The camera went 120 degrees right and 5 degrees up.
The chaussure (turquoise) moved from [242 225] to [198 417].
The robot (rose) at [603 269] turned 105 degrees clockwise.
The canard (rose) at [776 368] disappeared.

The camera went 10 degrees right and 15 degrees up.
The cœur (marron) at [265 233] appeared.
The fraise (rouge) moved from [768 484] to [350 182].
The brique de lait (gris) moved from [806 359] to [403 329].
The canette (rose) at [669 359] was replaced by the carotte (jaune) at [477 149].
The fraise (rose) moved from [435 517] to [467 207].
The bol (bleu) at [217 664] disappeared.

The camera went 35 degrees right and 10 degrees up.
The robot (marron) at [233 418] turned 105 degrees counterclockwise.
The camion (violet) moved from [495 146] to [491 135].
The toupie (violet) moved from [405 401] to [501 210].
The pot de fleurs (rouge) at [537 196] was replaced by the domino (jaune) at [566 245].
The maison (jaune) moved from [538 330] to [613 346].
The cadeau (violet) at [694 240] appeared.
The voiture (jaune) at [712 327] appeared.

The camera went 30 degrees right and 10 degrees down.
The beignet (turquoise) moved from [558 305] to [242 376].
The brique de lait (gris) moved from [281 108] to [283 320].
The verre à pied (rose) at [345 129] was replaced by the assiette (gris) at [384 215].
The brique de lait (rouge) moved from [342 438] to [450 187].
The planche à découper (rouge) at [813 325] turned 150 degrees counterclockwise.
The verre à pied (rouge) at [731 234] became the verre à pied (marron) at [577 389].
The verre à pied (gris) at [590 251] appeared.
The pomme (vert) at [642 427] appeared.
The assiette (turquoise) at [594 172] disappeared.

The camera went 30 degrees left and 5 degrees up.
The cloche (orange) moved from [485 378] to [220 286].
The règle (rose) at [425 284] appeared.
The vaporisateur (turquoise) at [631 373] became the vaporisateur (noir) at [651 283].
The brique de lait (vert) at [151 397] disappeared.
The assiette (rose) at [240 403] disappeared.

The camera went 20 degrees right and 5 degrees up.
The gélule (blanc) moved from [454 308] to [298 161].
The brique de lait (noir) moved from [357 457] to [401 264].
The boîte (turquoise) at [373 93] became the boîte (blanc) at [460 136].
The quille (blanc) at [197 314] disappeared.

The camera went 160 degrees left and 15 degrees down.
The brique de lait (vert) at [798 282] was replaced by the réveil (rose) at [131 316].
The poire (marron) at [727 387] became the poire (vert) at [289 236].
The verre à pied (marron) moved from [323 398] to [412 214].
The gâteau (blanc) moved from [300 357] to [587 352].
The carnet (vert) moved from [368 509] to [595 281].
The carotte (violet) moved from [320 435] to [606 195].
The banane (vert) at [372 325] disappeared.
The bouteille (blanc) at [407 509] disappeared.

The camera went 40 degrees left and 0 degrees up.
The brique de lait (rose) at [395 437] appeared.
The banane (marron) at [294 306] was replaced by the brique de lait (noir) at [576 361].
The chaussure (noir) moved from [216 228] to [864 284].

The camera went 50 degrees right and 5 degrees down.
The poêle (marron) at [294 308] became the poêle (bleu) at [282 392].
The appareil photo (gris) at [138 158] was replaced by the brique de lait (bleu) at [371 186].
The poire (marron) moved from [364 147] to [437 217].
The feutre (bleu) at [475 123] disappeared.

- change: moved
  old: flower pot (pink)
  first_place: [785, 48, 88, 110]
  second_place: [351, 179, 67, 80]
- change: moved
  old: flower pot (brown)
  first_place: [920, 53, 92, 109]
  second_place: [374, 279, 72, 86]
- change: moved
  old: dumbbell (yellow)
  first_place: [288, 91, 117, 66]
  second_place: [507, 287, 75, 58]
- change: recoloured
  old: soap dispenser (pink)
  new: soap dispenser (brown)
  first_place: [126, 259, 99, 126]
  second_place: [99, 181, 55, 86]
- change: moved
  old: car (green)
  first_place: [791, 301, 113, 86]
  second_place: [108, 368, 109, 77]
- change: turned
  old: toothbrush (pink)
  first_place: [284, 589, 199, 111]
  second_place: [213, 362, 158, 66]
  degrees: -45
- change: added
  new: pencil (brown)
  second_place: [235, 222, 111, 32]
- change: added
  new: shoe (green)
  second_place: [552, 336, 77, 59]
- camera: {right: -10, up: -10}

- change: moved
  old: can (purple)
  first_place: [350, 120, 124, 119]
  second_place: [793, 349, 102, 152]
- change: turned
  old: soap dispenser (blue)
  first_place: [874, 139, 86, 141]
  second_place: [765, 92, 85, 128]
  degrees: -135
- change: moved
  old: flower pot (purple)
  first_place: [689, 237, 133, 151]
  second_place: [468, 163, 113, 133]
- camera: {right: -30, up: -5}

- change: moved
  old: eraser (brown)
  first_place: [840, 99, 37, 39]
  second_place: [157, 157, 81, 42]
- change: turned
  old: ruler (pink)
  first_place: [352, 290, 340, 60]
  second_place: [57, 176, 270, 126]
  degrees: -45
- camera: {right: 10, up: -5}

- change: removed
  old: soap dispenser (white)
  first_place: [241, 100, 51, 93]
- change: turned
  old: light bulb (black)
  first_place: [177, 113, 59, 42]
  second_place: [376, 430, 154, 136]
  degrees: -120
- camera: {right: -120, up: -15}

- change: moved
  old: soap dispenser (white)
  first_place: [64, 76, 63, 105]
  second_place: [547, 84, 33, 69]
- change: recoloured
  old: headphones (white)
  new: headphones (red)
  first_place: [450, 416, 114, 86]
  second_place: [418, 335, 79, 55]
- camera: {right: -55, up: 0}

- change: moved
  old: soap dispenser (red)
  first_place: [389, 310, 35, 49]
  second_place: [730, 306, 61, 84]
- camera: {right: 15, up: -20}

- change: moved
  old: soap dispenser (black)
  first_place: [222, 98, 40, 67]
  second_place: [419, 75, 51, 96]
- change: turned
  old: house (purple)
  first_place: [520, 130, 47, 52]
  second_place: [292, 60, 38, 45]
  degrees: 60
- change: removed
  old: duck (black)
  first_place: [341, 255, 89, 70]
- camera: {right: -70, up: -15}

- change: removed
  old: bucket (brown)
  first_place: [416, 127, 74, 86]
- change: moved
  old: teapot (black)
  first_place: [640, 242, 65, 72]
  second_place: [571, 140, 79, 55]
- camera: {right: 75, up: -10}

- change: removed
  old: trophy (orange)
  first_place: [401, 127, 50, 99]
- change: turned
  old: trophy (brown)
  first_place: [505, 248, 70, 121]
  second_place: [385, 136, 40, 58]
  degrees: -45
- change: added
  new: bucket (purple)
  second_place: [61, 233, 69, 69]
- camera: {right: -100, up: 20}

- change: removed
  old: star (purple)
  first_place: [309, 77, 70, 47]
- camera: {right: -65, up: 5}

===

_Work request_
Among the entries above, the lines between the ones containing "second_place: [351, 179, 67, 80]" and "second_place: [552, 336, 77, 59]", inclusive, are to be transcribed exactly. No other line is to be given.

_Exercise result_
  second_place: [351, 179, 67, 80]
- change: moved
  old: flower pot (brown)
  first_place: [920, 53, 92, 109]
  second_place: [374, 279, 72, 86]
- change: moved
  old: dumbbell (yellow)
  first_place: [288, 91, 117, 66]
  second_place: [507, 287, 75, 58]
- change: recoloured
  old: soap dispenser (pink)
  new: soap dispenser (brown)
  first_place: [126, 259, 99, 126]
  second_place: [99, 181, 55, 86]
- change: moved
  old: car (green)
  first_place: [791, 301, 113, 86]
  second_place: [108, 368, 109, 77]
- change: turned
  old: toothbrush (pink)
  first_place: [284, 589, 199, 111]
  second_place: [213, 362, 158, 66]
  degrees: -45
- change: added
  new: pencil (brown)
  second_place: [235, 222, 111, 32]
- change: added
  new: shoe (green)
  second_place: [552, 336, 77, 59]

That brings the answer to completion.